[WHAT YOU HAVE TO DO]:
Copy, exactly and without additions, every line in the records below from the one holding "black rolling pin: 0 -> 4" through the one holding "black mouse: 0 -> 2", both ends included.

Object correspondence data
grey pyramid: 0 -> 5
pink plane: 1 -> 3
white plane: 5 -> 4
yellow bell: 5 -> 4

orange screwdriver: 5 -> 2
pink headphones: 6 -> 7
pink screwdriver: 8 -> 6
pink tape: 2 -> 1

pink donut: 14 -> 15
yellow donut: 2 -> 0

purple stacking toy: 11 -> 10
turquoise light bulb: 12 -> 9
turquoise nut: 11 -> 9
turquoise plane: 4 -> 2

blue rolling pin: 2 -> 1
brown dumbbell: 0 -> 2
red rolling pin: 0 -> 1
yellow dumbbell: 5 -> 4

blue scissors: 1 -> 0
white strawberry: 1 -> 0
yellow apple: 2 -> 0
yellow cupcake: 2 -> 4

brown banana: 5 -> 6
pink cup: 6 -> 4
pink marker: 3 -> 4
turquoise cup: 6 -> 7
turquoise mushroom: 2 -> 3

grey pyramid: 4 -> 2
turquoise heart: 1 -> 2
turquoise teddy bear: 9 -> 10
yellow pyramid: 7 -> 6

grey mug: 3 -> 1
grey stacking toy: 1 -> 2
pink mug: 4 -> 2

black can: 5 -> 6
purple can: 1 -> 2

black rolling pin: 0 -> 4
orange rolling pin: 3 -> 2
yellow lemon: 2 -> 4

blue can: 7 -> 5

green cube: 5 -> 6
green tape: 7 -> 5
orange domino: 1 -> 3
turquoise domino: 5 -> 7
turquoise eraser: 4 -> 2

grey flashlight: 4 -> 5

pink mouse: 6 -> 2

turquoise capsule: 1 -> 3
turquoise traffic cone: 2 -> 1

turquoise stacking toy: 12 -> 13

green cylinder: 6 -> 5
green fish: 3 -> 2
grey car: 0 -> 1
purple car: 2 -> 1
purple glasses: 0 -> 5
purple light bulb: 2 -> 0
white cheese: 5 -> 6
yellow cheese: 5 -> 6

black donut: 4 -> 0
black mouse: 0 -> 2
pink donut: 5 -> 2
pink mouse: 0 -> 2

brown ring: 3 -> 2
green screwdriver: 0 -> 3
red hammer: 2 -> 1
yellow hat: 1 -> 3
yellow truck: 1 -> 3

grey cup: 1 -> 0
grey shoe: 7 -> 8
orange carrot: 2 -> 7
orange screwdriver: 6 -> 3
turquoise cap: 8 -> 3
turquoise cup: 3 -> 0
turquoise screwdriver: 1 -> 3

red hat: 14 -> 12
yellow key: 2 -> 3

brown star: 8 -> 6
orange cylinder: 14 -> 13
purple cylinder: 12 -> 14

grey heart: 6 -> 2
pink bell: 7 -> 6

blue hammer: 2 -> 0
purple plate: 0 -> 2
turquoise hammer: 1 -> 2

[RESULT BELOW]:
black rolling pin: 0 -> 4
orange rolling pin: 3 -> 2
yellow lemon: 2 -> 4

blue can: 7 -> 5

green cube: 5 -> 6
green tape: 7 -> 5
orange domino: 1 -> 3
turquoise domino: 5 -> 7
turquoise eraser: 4 -> 2

grey flashlight: 4 -> 5

pink mouse: 6 -> 2

turquoise capsule: 1 -> 3
turquoise traffic cone: 2 -> 1

turquoise stacking toy: 12 -> 13

green cylinder: 6 -> 5
green fish: 3 -> 2
grey car: 0 -> 1
purple car: 2 -> 1
purple glasses: 0 -> 5
purple light bulb: 2 -> 0
white cheese: 5 -> 6
yellow cheese: 5 -> 6

black donut: 4 -> 0
black mouse: 0 -> 2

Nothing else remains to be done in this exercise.